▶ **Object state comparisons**
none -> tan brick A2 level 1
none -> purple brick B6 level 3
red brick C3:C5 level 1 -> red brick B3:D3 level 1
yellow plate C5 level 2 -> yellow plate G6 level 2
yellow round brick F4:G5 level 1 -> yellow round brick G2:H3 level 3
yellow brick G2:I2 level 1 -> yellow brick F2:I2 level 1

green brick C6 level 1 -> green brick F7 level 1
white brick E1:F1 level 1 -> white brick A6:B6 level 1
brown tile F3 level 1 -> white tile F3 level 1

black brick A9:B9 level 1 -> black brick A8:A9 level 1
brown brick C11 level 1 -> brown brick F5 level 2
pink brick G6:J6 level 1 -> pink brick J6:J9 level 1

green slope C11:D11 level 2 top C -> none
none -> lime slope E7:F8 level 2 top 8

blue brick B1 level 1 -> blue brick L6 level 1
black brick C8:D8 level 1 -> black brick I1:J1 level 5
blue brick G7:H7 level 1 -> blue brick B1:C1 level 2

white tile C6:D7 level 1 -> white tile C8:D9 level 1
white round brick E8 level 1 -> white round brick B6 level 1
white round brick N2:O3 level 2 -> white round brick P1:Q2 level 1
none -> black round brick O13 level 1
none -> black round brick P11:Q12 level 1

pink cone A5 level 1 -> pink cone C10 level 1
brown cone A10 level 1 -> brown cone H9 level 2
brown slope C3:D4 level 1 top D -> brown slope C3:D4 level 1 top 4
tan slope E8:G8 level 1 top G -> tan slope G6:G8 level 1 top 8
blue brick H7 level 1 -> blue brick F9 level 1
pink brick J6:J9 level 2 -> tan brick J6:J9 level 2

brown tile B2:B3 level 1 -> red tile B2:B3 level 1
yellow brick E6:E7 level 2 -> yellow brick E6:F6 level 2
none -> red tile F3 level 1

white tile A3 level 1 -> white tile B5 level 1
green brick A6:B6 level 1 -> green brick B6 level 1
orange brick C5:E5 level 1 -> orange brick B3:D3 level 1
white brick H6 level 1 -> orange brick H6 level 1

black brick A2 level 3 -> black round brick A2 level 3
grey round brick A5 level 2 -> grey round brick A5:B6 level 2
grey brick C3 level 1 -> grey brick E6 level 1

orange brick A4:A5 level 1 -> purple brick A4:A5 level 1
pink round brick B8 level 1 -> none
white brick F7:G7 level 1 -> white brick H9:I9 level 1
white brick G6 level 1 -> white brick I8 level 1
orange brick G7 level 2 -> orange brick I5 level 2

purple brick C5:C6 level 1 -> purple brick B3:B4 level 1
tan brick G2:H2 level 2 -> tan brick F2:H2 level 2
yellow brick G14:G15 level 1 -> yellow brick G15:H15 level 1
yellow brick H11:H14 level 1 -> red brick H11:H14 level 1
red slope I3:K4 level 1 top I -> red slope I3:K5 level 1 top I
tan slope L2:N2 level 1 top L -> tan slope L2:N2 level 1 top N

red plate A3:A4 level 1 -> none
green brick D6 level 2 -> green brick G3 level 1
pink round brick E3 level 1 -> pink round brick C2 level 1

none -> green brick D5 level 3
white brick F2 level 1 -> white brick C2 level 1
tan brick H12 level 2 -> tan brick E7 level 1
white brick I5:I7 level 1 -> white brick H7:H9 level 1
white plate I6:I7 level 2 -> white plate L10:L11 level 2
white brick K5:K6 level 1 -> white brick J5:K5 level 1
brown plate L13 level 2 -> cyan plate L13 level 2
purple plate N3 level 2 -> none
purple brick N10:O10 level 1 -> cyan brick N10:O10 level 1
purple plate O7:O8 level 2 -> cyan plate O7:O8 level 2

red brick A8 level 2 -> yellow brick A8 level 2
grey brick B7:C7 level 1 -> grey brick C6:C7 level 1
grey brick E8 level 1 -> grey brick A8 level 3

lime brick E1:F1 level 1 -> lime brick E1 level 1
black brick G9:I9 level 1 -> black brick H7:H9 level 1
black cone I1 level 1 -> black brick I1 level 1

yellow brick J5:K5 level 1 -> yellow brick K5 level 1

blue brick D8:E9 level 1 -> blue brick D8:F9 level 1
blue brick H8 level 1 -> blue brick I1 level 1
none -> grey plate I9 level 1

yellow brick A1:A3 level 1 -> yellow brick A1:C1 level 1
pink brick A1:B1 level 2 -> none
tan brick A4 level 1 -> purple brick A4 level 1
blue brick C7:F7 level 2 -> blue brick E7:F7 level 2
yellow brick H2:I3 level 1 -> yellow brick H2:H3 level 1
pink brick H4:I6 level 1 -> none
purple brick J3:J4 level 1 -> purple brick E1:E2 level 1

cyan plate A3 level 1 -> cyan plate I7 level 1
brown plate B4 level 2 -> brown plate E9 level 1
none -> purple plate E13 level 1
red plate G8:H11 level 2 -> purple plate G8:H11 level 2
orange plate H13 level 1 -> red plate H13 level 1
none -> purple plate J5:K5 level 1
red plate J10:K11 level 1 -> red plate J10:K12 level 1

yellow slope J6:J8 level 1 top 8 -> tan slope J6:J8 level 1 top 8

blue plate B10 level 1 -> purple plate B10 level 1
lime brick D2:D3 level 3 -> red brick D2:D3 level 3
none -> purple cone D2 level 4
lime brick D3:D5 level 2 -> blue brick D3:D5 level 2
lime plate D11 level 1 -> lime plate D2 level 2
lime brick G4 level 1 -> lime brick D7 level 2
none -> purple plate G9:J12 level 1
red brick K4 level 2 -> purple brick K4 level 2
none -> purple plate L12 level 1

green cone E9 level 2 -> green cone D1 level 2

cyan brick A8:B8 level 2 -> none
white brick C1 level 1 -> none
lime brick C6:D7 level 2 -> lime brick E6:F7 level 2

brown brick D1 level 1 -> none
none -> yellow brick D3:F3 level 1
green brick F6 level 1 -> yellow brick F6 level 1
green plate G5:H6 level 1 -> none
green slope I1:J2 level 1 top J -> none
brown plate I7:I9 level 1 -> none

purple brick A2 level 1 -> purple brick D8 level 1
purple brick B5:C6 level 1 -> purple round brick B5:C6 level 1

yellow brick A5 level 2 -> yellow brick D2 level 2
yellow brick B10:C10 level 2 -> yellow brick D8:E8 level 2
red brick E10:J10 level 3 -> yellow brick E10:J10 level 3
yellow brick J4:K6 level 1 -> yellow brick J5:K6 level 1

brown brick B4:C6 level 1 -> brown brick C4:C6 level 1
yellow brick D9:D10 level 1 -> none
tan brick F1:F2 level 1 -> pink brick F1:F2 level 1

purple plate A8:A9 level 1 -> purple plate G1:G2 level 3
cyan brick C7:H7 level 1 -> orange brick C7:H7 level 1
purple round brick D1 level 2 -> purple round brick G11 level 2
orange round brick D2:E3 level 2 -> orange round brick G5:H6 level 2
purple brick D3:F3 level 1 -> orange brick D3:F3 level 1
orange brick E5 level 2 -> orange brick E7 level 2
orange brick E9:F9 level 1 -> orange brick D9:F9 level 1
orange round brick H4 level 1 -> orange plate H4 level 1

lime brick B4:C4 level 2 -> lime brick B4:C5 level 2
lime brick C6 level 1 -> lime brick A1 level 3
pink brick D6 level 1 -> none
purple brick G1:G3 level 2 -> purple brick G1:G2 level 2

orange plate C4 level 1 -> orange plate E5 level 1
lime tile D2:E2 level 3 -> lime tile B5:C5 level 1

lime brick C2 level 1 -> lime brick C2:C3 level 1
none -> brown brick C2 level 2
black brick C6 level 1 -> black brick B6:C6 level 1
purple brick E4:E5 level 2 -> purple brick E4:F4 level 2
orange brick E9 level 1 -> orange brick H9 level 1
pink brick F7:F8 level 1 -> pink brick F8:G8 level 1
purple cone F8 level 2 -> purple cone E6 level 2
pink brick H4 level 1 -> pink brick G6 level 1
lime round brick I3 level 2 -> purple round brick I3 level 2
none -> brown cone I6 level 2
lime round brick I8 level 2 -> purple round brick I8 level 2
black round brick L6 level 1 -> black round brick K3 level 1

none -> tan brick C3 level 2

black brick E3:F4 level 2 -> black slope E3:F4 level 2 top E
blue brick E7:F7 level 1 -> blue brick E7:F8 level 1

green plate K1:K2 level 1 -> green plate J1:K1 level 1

▶ **Task description**
Retype only the stretch of lines above starting at the one with "none -> purple brick B6 level 3" and stopping at the one with "none -> black round brick O13 level 1", exactly as written, with both kept.

▶ **Exercise response**
none -> purple brick B6 level 3
red brick C3:C5 level 1 -> red brick B3:D3 level 1
yellow plate C5 level 2 -> yellow plate G6 level 2
yellow round brick F4:G5 level 1 -> yellow round brick G2:H3 level 3
yellow brick G2:I2 level 1 -> yellow brick F2:I2 level 1

green brick C6 level 1 -> green brick F7 level 1
white brick E1:F1 level 1 -> white brick A6:B6 level 1
brown tile F3 level 1 -> white tile F3 level 1

black brick A9:B9 level 1 -> black brick A8:A9 level 1
brown brick C11 level 1 -> brown brick F5 level 2
pink brick G6:J6 level 1 -> pink brick J6:J9 level 1

green slope C11:D11 level 2 top C -> none
none -> lime slope E7:F8 level 2 top 8

blue brick B1 level 1 -> blue brick L6 level 1
black brick C8:D8 level 1 -> black brick I1:J1 level 5
blue brick G7:H7 level 1 -> blue brick B1:C1 level 2

white tile C6:D7 level 1 -> white tile C8:D9 level 1
white round brick E8 level 1 -> white round brick B6 level 1
white round brick N2:O3 level 2 -> white round brick P1:Q2 level 1
none -> black round brick O13 level 1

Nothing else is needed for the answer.